> _Dataset items_
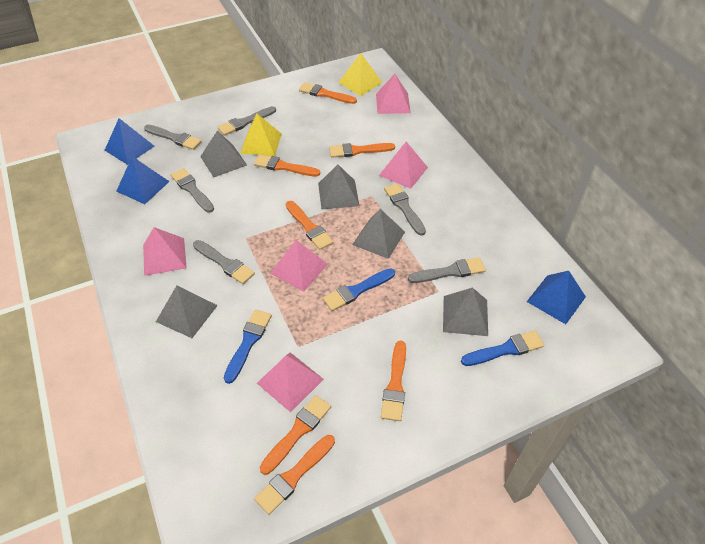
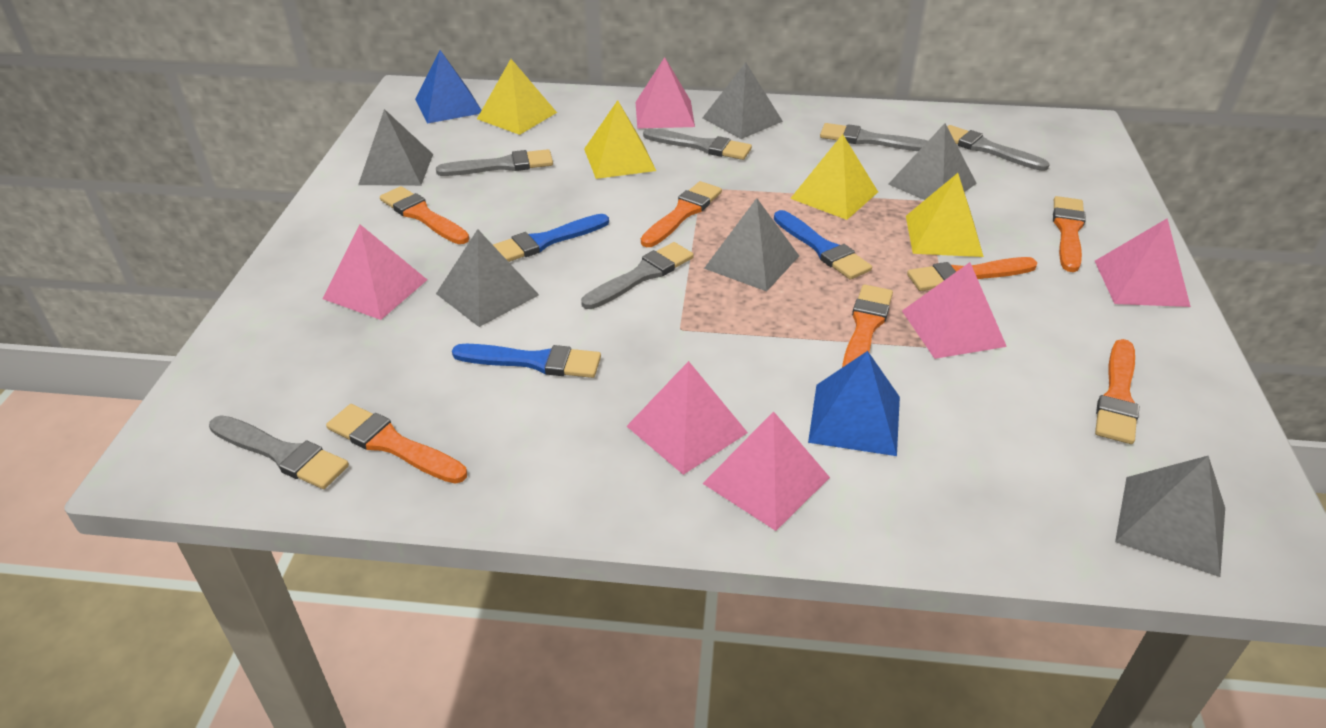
blue pyramid: [105,118,155,165] [116,156,170,204] [527,271,586,324] = 3 -> [415,50,481,124] [808,351,900,456] = 2
grey pyramid: [156,286,218,338] [200,131,247,177] [318,165,359,209] [352,209,405,259] [443,288,488,336] = 5 -> [358,109,433,186] [436,229,539,327] [703,62,783,139] [704,198,799,292] [888,123,977,200] [1115,456,1225,577] = 6
pink pyramid: [143,227,187,276] [257,352,324,412] [270,240,328,292] [376,74,411,114] [379,142,428,189] = 5 -> [323,224,427,320] [627,361,748,475] [636,57,695,129] [702,411,830,531] [902,262,1007,359] [1095,218,1191,307] = 6
yellow pyramid: [240,114,281,156] [338,53,383,96] = 2 -> [477,59,557,135] [584,100,656,179] [790,134,878,220] [906,173,984,257] = 4

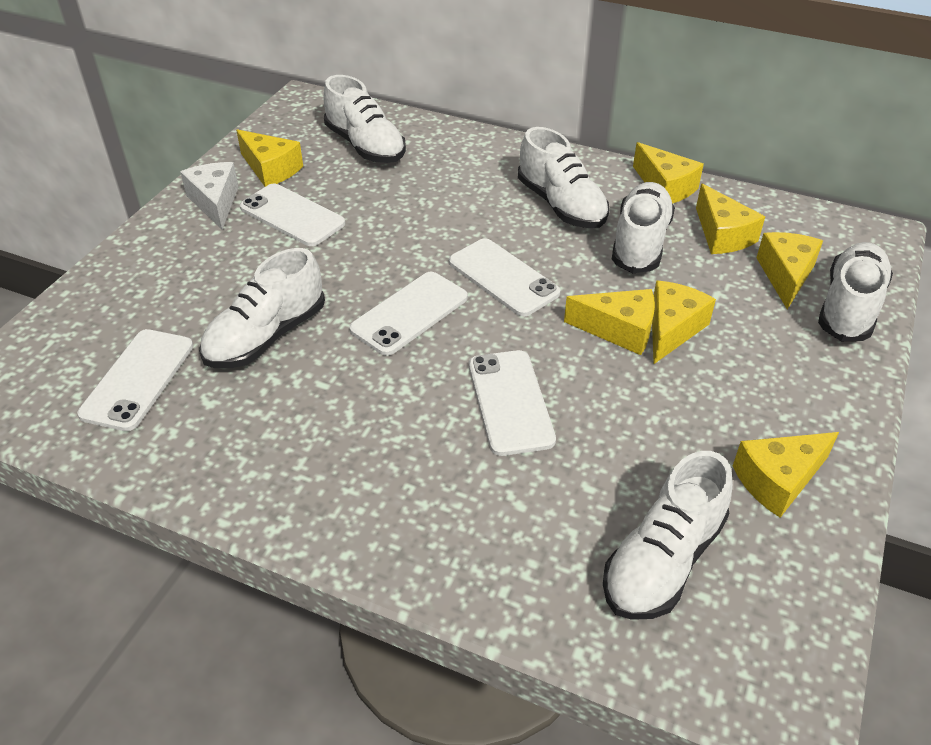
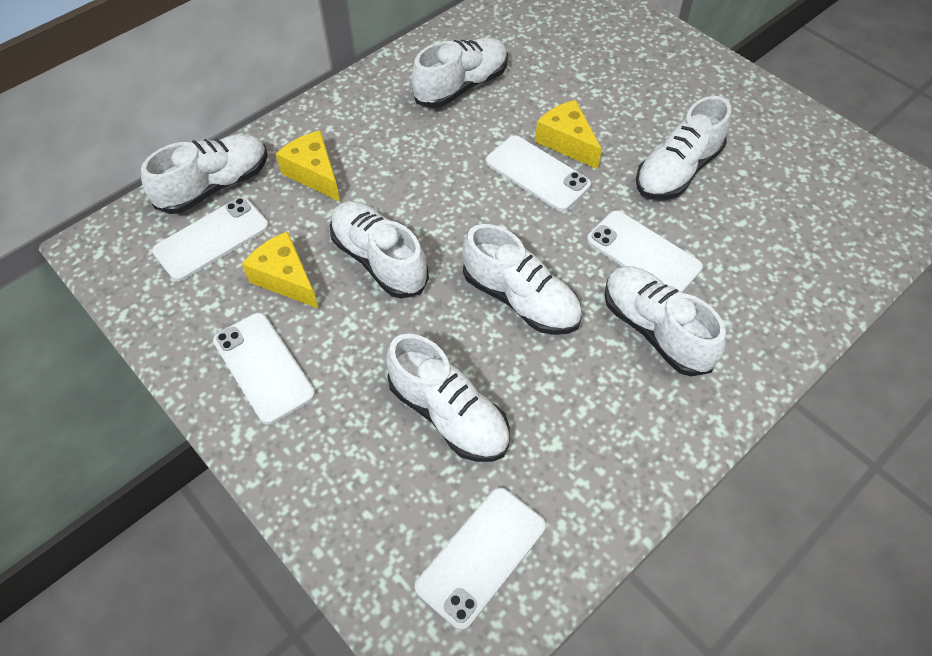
white cheese: [180,162,239,230] = 1 -> none = 0
white shoe: [199,248,325,368] [324,75,406,163] [518,127,610,228] [603,451,733,620] [612,182,675,273] [818,242,893,341] = 6 -> [141,134,268,214] [330,201,429,299] [386,333,510,462] [412,38,508,108] [463,224,582,335] [604,266,726,376] [636,96,731,200] = 7
yellow cheese: [236,129,303,187] [564,289,655,355] [633,142,704,203] [652,281,716,364] [696,183,765,254] [733,432,839,518] [756,232,823,310] = 7 -> [242,231,319,309] [276,130,340,202] [535,100,602,169] = 3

> _To-do item_
Output the line holding "white shoe: [199,248,325,368]", then every later line through the end of the records above, exactly as given and nothing else.

> _Solution to the exercise_
white shoe: [199,248,325,368] [324,75,406,163] [518,127,610,228] [603,451,733,620] [612,182,675,273] [818,242,893,341] = 6 -> [141,134,268,214] [330,201,429,299] [386,333,510,462] [412,38,508,108] [463,224,582,335] [604,266,726,376] [636,96,731,200] = 7
yellow cheese: [236,129,303,187] [564,289,655,355] [633,142,704,203] [652,281,716,364] [696,183,765,254] [733,432,839,518] [756,232,823,310] = 7 -> [242,231,319,309] [276,130,340,202] [535,100,602,169] = 3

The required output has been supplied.